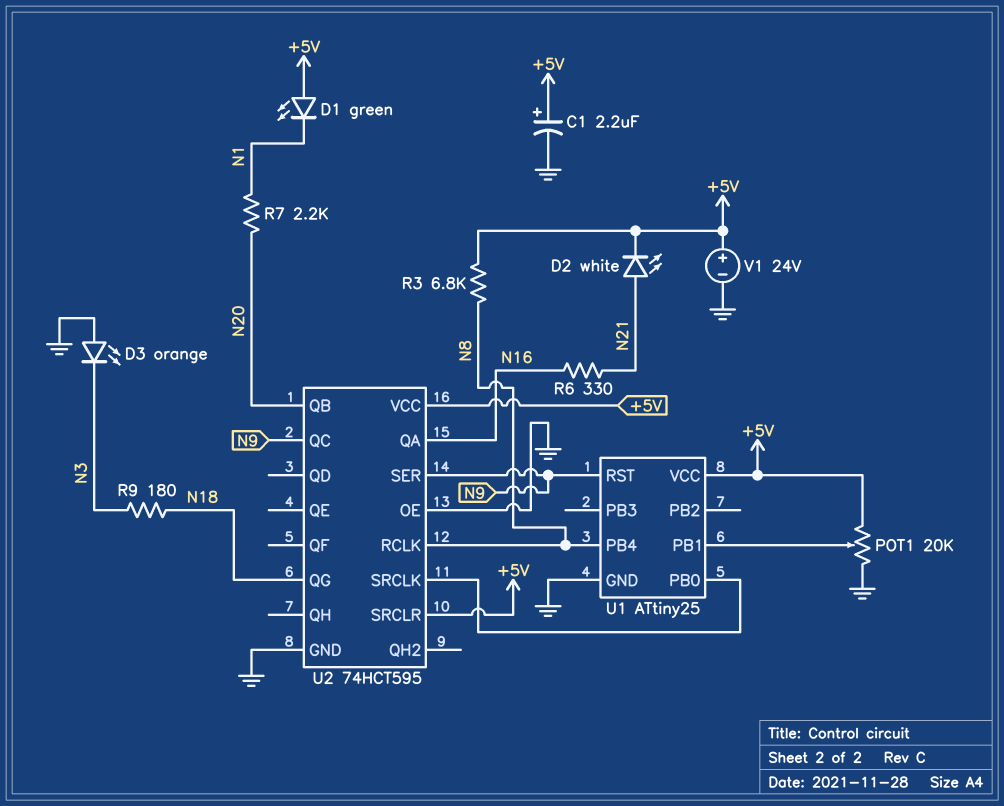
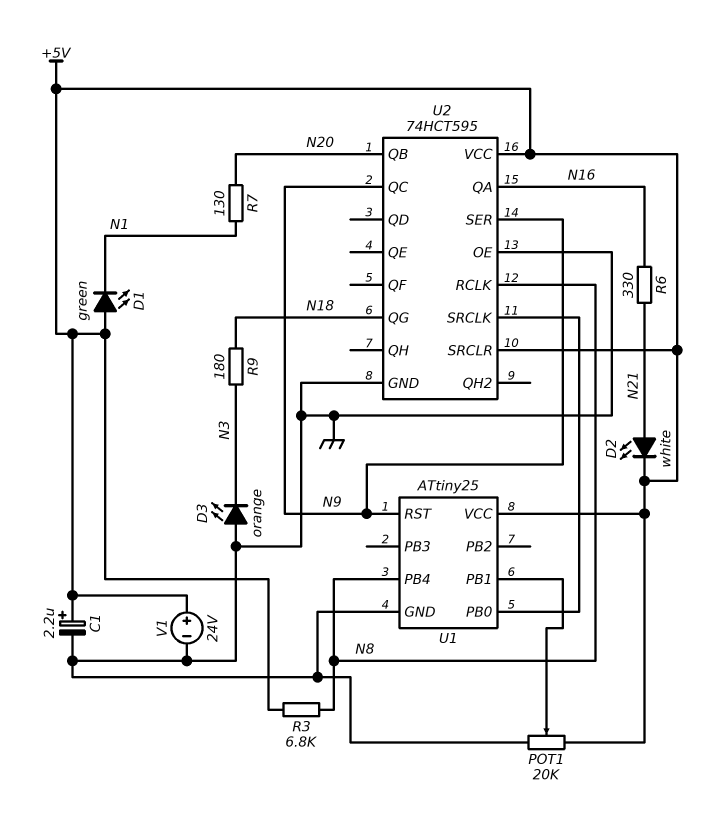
R7: 2.2k (N1, N20) -> 130 (N1, N20)

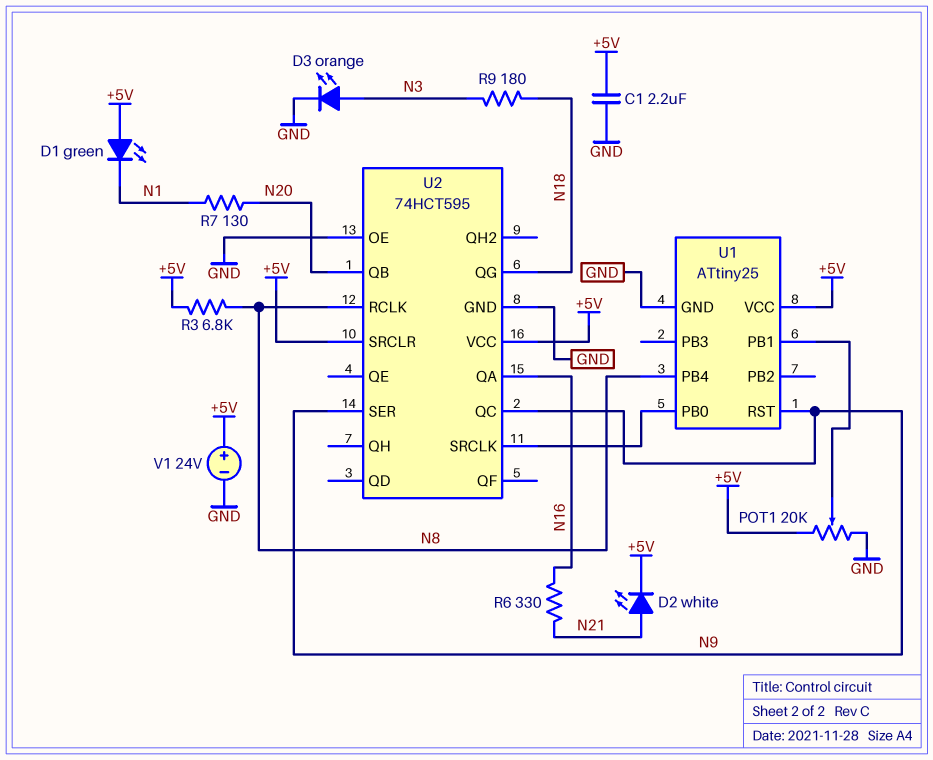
C1: 2.2uF (plus +5V, minus GND) -> 2.2uF (+5V, GND)
D3: LED orange (A GND, K N3) -> LED orange (A N3, K GND)

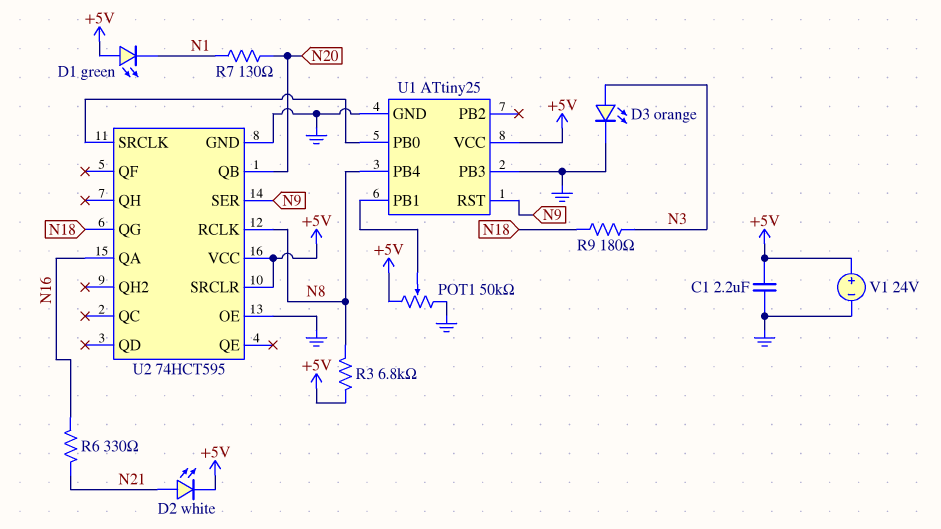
POT1: 20k (+5V, GND, wiper U1/PB1) -> 50k (+5V, GND, wiper U1/PB1)
U1 pin PB3: none -> GND
U2 pin QC: N9 -> none

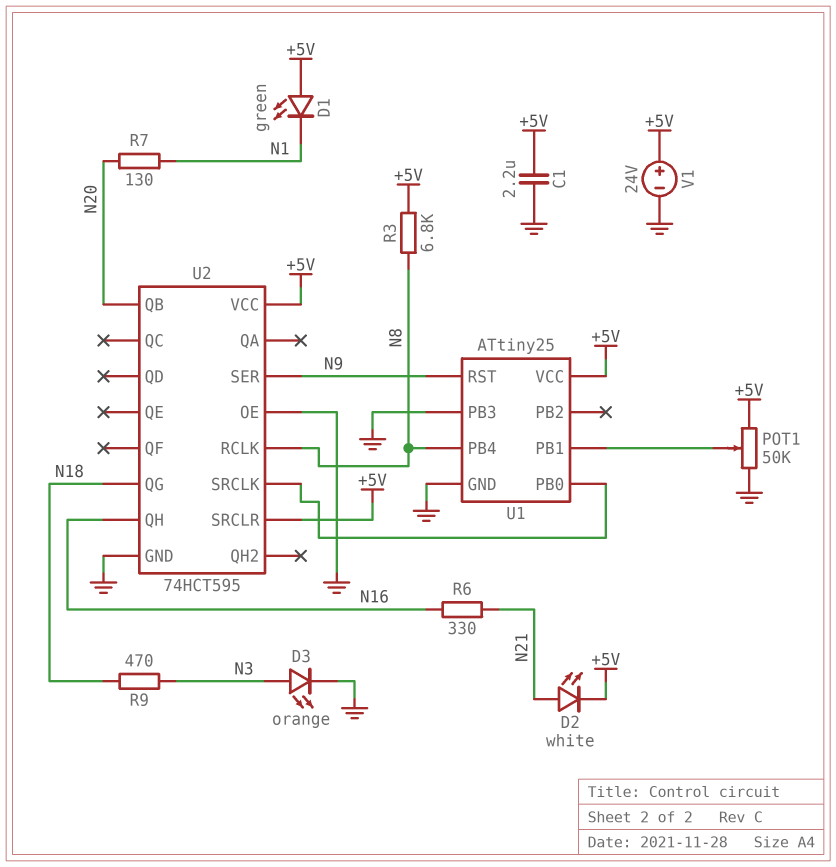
R9: 180 (N3, N18) -> 470 (N3, N18)
U2 pin QA: N16 -> none
U2 pin QH: none -> N16

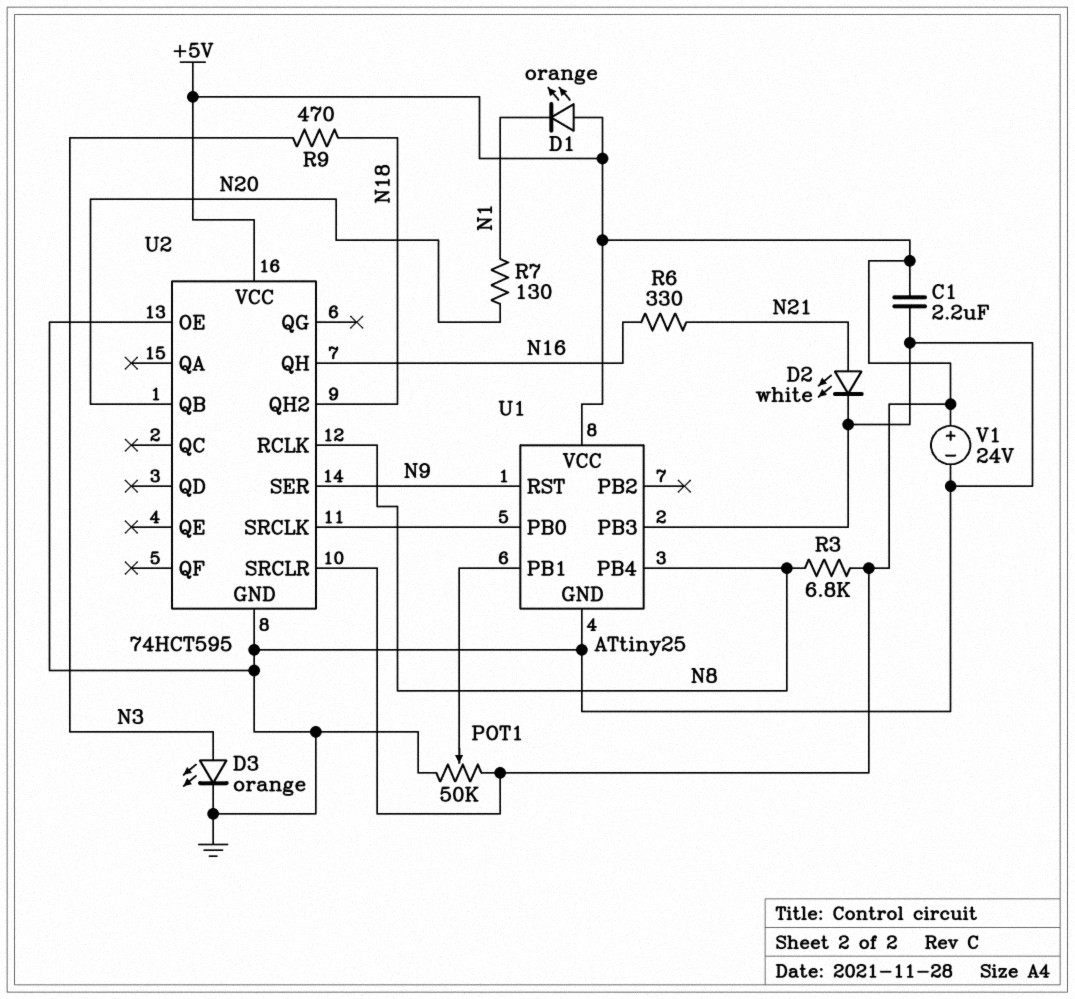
D1: LED green (A +5V, K N1) -> LED orange (A +5V, K N1)
D2: LED white (A N21, K +5V) -> LED white (A N21, K GND)
U2 pin QG: N18 -> none
U2 pin QH2: none -> N18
▬▬▬▬▬▬▬▬▬▬
WHAT THIS TASK INVOLVES ->
This task calls for restating, word for word, each line from the line holding "U2 pin QH: none -> N16" through the end of the material, pictures left out.

TASK SOLUTION ->
U2 pin QH: none -> N16

D1: LED green (A +5V, K N1) -> LED orange (A +5V, K N1)
D2: LED white (A N21, K +5V) -> LED white (A N21, K GND)
U2 pin QG: N18 -> none
U2 pin QH2: none -> N18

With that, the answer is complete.